(DIRECTION)
Count how many lines of the material below contain the string "kern". Reply with that number alone.

# start of SOURCE RECORDS

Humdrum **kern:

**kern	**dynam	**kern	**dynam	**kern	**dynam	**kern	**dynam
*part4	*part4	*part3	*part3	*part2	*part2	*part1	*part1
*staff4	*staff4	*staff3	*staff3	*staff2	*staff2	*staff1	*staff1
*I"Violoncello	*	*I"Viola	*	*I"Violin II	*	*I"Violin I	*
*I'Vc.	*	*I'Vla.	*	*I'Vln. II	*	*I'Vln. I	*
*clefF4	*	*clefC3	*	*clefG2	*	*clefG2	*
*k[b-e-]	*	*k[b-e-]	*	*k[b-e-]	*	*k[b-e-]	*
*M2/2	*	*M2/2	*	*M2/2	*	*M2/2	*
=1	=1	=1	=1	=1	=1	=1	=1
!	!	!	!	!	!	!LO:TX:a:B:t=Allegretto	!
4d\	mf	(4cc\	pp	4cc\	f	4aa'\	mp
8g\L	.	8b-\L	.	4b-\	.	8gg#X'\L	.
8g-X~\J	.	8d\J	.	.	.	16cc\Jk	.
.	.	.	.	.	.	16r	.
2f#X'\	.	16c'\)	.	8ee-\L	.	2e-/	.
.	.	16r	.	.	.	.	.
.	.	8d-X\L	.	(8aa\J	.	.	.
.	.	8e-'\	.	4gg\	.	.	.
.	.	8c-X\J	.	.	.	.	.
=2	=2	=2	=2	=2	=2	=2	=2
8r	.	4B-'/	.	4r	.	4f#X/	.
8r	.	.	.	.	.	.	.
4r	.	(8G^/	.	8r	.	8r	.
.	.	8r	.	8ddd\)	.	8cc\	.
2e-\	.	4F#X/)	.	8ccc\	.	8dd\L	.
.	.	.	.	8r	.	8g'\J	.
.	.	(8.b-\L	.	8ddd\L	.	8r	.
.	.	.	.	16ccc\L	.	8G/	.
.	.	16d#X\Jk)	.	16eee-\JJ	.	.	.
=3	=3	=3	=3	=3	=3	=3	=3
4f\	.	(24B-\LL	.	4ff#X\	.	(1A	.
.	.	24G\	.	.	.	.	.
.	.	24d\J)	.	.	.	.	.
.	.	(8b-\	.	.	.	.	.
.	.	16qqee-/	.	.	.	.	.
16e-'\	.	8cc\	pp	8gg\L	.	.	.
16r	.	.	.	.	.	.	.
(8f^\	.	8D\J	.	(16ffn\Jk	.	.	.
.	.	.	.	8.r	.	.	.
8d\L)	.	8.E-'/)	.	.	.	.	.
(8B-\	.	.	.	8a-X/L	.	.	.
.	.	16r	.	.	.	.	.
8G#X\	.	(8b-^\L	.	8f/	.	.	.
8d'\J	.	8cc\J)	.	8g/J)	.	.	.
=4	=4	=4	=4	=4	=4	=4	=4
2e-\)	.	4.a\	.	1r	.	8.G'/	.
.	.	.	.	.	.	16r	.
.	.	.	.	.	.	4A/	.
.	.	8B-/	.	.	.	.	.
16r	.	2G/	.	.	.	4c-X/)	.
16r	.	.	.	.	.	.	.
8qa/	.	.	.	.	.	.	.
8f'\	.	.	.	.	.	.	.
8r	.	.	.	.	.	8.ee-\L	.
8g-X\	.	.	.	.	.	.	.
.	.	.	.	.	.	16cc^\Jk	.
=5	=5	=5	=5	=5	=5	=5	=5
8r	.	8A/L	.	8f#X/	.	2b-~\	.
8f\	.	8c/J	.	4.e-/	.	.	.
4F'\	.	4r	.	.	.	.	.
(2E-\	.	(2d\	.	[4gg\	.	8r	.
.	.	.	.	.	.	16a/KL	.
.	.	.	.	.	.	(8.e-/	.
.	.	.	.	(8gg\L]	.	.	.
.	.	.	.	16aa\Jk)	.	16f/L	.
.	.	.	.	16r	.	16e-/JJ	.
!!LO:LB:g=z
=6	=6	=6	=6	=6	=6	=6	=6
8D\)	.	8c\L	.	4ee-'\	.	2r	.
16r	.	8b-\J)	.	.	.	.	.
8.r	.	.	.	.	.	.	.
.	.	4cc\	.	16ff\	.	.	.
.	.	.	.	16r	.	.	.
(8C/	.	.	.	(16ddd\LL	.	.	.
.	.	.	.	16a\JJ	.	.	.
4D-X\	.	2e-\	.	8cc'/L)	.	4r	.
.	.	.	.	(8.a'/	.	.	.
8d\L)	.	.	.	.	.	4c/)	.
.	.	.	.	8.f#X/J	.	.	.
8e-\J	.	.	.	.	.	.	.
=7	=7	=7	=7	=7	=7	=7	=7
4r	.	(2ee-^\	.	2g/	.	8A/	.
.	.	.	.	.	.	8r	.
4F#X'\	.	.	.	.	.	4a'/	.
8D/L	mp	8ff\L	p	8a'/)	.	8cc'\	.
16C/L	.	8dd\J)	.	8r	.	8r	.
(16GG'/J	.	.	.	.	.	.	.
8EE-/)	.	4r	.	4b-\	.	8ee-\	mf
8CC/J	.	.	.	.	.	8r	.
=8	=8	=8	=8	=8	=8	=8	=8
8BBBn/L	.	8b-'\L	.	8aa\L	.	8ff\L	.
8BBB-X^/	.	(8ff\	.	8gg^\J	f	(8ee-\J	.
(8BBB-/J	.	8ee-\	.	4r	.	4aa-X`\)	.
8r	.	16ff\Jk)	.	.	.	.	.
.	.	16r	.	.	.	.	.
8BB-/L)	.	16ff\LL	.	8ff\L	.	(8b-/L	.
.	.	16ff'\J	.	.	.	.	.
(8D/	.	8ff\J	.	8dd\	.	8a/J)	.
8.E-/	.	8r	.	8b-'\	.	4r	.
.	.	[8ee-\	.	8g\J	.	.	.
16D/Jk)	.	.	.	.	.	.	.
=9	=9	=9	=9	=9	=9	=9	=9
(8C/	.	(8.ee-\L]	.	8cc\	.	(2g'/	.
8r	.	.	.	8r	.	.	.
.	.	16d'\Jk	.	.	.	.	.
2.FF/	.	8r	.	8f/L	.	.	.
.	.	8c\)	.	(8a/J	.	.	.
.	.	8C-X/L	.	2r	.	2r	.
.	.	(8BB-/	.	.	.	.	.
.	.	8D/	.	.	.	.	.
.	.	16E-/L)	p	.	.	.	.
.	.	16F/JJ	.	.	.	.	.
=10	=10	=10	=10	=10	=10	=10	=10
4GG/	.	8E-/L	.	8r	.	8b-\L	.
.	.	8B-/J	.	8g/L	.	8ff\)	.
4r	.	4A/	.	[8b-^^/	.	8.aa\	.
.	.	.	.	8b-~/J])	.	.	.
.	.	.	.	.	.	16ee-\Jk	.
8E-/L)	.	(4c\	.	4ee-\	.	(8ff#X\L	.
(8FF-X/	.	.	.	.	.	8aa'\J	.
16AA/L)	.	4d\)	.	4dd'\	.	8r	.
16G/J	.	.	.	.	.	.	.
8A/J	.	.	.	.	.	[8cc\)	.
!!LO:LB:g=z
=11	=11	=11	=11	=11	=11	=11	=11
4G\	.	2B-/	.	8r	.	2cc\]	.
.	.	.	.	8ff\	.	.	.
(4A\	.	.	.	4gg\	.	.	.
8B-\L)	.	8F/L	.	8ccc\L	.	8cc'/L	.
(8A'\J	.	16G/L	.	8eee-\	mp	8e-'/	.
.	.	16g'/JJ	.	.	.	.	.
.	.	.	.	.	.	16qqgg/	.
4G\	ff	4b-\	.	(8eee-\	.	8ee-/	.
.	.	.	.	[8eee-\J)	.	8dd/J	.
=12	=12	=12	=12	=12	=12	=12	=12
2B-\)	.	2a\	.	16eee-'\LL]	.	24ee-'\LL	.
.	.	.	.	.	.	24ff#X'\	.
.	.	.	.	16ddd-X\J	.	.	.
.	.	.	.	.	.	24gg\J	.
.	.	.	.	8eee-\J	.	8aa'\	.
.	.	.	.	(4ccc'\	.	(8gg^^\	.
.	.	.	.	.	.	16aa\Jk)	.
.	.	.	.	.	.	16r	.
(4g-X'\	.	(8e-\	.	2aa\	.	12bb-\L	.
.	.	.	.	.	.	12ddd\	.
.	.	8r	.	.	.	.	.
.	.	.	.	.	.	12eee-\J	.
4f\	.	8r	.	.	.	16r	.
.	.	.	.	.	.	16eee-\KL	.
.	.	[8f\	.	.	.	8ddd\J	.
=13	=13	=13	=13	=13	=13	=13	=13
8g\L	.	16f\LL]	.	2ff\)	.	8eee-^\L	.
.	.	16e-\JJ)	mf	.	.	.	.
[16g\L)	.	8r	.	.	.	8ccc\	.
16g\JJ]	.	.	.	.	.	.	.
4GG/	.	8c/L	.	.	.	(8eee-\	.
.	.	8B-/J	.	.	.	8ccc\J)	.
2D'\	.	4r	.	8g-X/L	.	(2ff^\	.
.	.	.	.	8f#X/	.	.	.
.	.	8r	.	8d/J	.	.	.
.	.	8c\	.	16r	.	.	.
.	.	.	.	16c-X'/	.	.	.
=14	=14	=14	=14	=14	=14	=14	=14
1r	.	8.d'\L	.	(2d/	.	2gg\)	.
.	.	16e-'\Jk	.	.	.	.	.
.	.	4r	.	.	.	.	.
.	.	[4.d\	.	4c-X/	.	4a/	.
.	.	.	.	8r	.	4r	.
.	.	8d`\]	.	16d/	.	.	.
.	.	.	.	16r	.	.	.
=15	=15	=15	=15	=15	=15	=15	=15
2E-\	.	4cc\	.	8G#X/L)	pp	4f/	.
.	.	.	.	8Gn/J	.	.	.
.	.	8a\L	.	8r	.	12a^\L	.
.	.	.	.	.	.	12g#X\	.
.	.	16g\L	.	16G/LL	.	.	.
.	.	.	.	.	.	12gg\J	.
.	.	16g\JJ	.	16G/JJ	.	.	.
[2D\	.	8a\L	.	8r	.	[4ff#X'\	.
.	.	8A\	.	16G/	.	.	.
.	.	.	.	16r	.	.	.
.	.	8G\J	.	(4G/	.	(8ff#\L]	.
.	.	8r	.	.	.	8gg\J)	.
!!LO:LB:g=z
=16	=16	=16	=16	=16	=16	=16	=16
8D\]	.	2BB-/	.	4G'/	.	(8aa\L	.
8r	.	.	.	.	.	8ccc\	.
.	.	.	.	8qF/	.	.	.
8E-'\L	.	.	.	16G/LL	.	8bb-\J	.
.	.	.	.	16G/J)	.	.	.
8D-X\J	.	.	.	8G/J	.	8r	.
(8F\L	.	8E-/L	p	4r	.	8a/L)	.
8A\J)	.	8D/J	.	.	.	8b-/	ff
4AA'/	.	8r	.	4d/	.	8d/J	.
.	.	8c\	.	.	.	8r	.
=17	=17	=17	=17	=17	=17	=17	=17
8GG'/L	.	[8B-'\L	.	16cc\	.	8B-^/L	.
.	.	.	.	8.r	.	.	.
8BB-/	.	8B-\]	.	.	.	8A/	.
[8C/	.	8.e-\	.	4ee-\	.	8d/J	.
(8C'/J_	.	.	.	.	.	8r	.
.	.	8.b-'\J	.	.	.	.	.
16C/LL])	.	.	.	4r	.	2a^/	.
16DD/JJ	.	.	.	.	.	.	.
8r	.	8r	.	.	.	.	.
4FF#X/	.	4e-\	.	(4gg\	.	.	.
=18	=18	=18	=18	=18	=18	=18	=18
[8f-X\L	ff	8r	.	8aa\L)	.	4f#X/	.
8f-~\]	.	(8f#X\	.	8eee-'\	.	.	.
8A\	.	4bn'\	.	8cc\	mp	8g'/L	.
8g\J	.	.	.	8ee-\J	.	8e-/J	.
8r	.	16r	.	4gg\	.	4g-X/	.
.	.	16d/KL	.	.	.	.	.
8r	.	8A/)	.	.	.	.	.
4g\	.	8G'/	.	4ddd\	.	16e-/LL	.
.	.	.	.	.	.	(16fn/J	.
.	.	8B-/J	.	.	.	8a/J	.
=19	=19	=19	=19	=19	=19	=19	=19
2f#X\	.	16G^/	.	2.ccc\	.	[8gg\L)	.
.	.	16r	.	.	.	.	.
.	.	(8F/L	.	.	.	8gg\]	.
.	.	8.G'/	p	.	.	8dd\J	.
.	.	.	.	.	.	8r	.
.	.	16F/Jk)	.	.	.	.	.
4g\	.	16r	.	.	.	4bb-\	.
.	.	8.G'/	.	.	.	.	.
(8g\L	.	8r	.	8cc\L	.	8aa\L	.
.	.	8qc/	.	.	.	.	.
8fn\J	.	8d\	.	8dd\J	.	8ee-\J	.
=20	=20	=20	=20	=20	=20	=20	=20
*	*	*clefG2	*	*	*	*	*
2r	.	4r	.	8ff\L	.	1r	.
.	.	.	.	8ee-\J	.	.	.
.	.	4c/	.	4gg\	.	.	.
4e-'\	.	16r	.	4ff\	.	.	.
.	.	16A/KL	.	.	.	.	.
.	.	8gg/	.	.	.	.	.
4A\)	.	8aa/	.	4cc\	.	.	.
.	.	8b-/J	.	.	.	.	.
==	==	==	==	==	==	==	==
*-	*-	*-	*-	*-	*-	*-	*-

# end of SOURCE RECORDS

(EXERCISE RESPONSE)
2